_What you should do:_ From first line to last, copy the material below exactly.

_Material provided:_
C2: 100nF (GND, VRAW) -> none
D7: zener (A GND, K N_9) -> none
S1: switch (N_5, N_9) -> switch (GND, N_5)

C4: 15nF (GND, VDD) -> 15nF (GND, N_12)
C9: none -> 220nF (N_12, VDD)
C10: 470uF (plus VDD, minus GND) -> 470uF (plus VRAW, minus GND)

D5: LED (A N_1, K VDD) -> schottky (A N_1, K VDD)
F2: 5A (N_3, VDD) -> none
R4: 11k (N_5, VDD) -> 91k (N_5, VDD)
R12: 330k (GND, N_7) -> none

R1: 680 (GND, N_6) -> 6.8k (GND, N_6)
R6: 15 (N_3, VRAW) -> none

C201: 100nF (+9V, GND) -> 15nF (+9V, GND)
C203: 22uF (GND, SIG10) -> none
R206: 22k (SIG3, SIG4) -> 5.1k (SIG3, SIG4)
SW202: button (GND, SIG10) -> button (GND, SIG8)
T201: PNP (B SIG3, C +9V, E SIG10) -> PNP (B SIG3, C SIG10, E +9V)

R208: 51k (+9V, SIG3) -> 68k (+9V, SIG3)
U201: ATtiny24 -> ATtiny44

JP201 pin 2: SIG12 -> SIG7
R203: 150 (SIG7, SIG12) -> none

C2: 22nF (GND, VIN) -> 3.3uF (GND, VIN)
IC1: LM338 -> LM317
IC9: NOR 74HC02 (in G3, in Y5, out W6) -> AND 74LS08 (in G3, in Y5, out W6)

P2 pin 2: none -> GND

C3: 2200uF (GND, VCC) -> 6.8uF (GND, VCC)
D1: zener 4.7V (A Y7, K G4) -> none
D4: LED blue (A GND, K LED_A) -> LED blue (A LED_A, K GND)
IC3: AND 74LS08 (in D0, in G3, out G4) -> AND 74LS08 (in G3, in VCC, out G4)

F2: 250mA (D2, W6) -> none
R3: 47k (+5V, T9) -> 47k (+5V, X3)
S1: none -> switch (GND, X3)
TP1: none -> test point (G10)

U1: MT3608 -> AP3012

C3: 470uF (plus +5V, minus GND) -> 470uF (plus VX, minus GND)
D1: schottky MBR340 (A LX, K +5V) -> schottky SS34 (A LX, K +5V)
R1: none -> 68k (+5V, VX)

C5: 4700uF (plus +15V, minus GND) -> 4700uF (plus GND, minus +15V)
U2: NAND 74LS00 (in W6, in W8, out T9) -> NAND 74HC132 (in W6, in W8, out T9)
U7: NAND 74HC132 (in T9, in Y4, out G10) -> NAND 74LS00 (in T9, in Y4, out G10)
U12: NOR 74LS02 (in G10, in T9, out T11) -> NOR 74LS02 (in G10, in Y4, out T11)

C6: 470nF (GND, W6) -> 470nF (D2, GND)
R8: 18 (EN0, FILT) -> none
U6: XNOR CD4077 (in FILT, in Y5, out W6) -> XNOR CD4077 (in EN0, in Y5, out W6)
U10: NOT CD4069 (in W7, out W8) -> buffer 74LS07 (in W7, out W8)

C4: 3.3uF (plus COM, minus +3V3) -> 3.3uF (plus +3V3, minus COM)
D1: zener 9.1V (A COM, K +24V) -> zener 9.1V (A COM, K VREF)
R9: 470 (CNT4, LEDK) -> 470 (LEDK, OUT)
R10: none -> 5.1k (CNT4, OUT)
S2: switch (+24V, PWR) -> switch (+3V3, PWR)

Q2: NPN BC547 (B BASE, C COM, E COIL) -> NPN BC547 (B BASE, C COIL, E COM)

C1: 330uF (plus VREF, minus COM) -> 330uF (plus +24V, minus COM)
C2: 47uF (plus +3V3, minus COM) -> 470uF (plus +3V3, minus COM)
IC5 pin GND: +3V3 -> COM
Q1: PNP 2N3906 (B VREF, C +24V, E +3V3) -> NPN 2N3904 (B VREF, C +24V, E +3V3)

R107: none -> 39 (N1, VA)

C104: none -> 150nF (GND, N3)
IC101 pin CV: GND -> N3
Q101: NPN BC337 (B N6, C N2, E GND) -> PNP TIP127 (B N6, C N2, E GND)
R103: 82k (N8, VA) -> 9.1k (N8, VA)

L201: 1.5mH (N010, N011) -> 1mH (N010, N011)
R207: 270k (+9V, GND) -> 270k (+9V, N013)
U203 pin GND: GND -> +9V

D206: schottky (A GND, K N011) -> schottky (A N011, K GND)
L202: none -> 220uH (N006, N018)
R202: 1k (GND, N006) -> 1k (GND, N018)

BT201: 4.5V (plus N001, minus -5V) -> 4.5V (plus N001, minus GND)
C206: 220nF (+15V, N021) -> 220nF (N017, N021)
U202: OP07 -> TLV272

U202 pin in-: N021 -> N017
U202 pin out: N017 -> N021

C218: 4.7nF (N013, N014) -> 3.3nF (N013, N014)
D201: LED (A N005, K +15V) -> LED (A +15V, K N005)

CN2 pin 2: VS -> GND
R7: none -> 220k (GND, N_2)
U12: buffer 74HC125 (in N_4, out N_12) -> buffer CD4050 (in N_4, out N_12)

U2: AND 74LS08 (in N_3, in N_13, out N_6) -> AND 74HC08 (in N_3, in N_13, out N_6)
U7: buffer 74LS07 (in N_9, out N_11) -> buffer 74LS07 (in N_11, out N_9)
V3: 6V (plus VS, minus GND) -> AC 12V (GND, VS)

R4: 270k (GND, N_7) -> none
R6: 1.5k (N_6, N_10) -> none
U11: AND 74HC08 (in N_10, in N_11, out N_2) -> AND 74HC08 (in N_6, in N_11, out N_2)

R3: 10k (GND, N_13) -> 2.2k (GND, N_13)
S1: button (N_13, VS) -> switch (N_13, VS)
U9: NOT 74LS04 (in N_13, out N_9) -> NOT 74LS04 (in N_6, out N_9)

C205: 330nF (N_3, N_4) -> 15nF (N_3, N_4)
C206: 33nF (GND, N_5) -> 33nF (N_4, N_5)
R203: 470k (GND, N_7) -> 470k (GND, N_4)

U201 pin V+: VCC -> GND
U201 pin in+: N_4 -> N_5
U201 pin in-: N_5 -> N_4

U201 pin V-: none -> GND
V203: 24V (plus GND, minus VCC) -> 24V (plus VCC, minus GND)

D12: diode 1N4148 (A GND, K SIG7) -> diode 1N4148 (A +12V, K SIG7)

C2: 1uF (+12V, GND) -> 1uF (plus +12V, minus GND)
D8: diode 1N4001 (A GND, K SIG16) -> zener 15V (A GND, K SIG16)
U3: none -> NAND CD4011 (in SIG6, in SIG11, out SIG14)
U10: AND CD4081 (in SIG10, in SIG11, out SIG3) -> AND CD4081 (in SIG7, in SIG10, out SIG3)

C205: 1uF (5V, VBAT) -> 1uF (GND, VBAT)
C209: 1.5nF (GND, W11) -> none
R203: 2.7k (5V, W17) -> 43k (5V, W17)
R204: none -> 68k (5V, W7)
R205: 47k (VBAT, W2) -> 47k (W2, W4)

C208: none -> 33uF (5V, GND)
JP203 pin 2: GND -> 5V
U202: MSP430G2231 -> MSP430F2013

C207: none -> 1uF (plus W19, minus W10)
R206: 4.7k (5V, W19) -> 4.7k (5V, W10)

_Response to this exercise:_
C2: 100nF (GND, VRAW) -> none
D7: zener (A GND, K N_9) -> none
S1: switch (N_5, N_9) -> switch (GND, N_5)

C4: 15nF (GND, VDD) -> 15nF (GND, N_12)
C9: none -> 220nF (N_12, VDD)
C10: 470uF (plus VDD, minus GND) -> 470uF (plus VRAW, minus GND)

D5: LED (A N_1, K VDD) -> schottky (A N_1, K VDD)
F2: 5A (N_3, VDD) -> none
R4: 11k (N_5, VDD) -> 91k (N_5, VDD)
R12: 330k (GND, N_7) -> none

R1: 680 (GND, N_6) -> 6.8k (GND, N_6)
R6: 15 (N_3, VRAW) -> none

C201: 100nF (+9V, GND) -> 15nF (+9V, GND)
C203: 22uF (GND, SIG10) -> none
R206: 22k (SIG3, SIG4) -> 5.1k (SIG3, SIG4)
SW202: button (GND, SIG10) -> button (GND, SIG8)
T201: PNP (B SIG3, C +9V, E SIG10) -> PNP (B SIG3, C SIG10, E +9V)

R208: 51k (+9V, SIG3) -> 68k (+9V, SIG3)
U201: ATtiny24 -> ATtiny44

JP201 pin 2: SIG12 -> SIG7
R203: 150 (SIG7, SIG12) -> none

C2: 22nF (GND, VIN) -> 3.3uF (GND, VIN)
IC1: LM338 -> LM317
IC9: NOR 74HC02 (in G3, in Y5, out W6) -> AND 74LS08 (in G3, in Y5, out W6)

P2 pin 2: none -> GND

C3: 2200uF (GND, VCC) -> 6.8uF (GND, VCC)
D1: zener 4.7V (A Y7, K G4) -> none
D4: LED blue (A GND, K LED_A) -> LED blue (A LED_A, K GND)
IC3: AND 74LS08 (in D0, in G3, out G4) -> AND 74LS08 (in G3, in VCC, out G4)

F2: 250mA (D2, W6) -> none
R3: 47k (+5V, T9) -> 47k (+5V, X3)
S1: none -> switch (GND, X3)
TP1: none -> test point (G10)

U1: MT3608 -> AP3012

C3: 470uF (plus +5V, minus GND) -> 470uF (plus VX, minus GND)
D1: schottky MBR340 (A LX, K +5V) -> schottky SS34 (A LX, K +5V)
R1: none -> 68k (+5V, VX)

C5: 4700uF (plus +15V, minus GND) -> 4700uF (plus GND, minus +15V)
U2: NAND 74LS00 (in W6, in W8, out T9) -> NAND 74HC132 (in W6, in W8, out T9)
U7: NAND 74HC132 (in T9, in Y4, out G10) -> NAND 74LS00 (in T9, in Y4, out G10)
U12: NOR 74LS02 (in G10, in T9, out T11) -> NOR 74LS02 (in G10, in Y4, out T11)

C6: 470nF (GND, W6) -> 470nF (D2, GND)
R8: 18 (EN0, FILT) -> none
U6: XNOR CD4077 (in FILT, in Y5, out W6) -> XNOR CD4077 (in EN0, in Y5, out W6)
U10: NOT CD4069 (in W7, out W8) -> buffer 74LS07 (in W7, out W8)

C4: 3.3uF (plus COM, minus +3V3) -> 3.3uF (plus +3V3, minus COM)
D1: zener 9.1V (A COM, K +24V) -> zener 9.1V (A COM, K VREF)
R9: 470 (CNT4, LEDK) -> 470 (LEDK, OUT)
R10: none -> 5.1k (CNT4, OUT)
S2: switch (+24V, PWR) -> switch (+3V3, PWR)

Q2: NPN BC547 (B BASE, C COM, E COIL) -> NPN BC547 (B BASE, C COIL, E COM)

C1: 330uF (plus VREF, minus COM) -> 330uF (plus +24V, minus COM)
C2: 47uF (plus +3V3, minus COM) -> 470uF (plus +3V3, minus COM)
IC5 pin GND: +3V3 -> COM
Q1: PNP 2N3906 (B VREF, C +24V, E +3V3) -> NPN 2N3904 (B VREF, C +24V, E +3V3)

R107: none -> 39 (N1, VA)

C104: none -> 150nF (GND, N3)
IC101 pin CV: GND -> N3
Q101: NPN BC337 (B N6, C N2, E GND) -> PNP TIP127 (B N6, C N2, E GND)
R103: 82k (N8, VA) -> 9.1k (N8, VA)

L201: 1.5mH (N010, N011) -> 1mH (N010, N011)
R207: 270k (+9V, GND) -> 270k (+9V, N013)
U203 pin GND: GND -> +9V

D206: schottky (A GND, K N011) -> schottky (A N011, K GND)
L202: none -> 220uH (N006, N018)
R202: 1k (GND, N006) -> 1k (GND, N018)

BT201: 4.5V (plus N001, minus -5V) -> 4.5V (plus N001, minus GND)
C206: 220nF (+15V, N021) -> 220nF (N017, N021)
U202: OP07 -> TLV272

U202 pin in-: N021 -> N017
U202 pin out: N017 -> N021

C218: 4.7nF (N013, N014) -> 3.3nF (N013, N014)
D201: LED (A N005, K +15V) -> LED (A +15V, K N005)

CN2 pin 2: VS -> GND
R7: none -> 220k (GND, N_2)
U12: buffer 74HC125 (in N_4, out N_12) -> buffer CD4050 (in N_4, out N_12)

U2: AND 74LS08 (in N_3, in N_13, out N_6) -> AND 74HC08 (in N_3, in N_13, out N_6)
U7: buffer 74LS07 (in N_9, out N_11) -> buffer 74LS07 (in N_11, out N_9)
V3: 6V (plus VS, minus GND) -> AC 12V (GND, VS)

R4: 270k (GND, N_7) -> none
R6: 1.5k (N_6, N_10) -> none
U11: AND 74HC08 (in N_10, in N_11, out N_2) -> AND 74HC08 (in N_6, in N_11, out N_2)

R3: 10k (GND, N_13) -> 2.2k (GND, N_13)
S1: button (N_13, VS) -> switch (N_13, VS)
U9: NOT 74LS04 (in N_13, out N_9) -> NOT 74LS04 (in N_6, out N_9)

C205: 330nF (N_3, N_4) -> 15nF (N_3, N_4)
C206: 33nF (GND, N_5) -> 33nF (N_4, N_5)
R203: 470k (GND, N_7) -> 470k (GND, N_4)

U201 pin V+: VCC -> GND
U201 pin in+: N_4 -> N_5
U201 pin in-: N_5 -> N_4

U201 pin V-: none -> GND
V203: 24V (plus GND, minus VCC) -> 24V (plus VCC, minus GND)

D12: diode 1N4148 (A GND, K SIG7) -> diode 1N4148 (A +12V, K SIG7)

C2: 1uF (+12V, GND) -> 1uF (plus +12V, minus GND)
D8: diode 1N4001 (A GND, K SIG16) -> zener 15V (A GND, K SIG16)
U3: none -> NAND CD4011 (in SIG6, in SIG11, out SIG14)
U10: AND CD4081 (in SIG10, in SIG11, out SIG3) -> AND CD4081 (in SIG7, in SIG10, out SIG3)

C205: 1uF (5V, VBAT) -> 1uF (GND, VBAT)
C209: 1.5nF (GND, W11) -> none
R203: 2.7k (5V, W17) -> 43k (5V, W17)
R204: none -> 68k (5V, W7)
R205: 47k (VBAT, W2) -> 47k (W2, W4)

C208: none -> 33uF (5V, GND)
JP203 pin 2: GND -> 5V
U202: MSP430G2231 -> MSP430F2013

C207: none -> 1uF (plus W19, minus W10)
R206: 4.7k (5V, W19) -> 4.7k (5V, W10)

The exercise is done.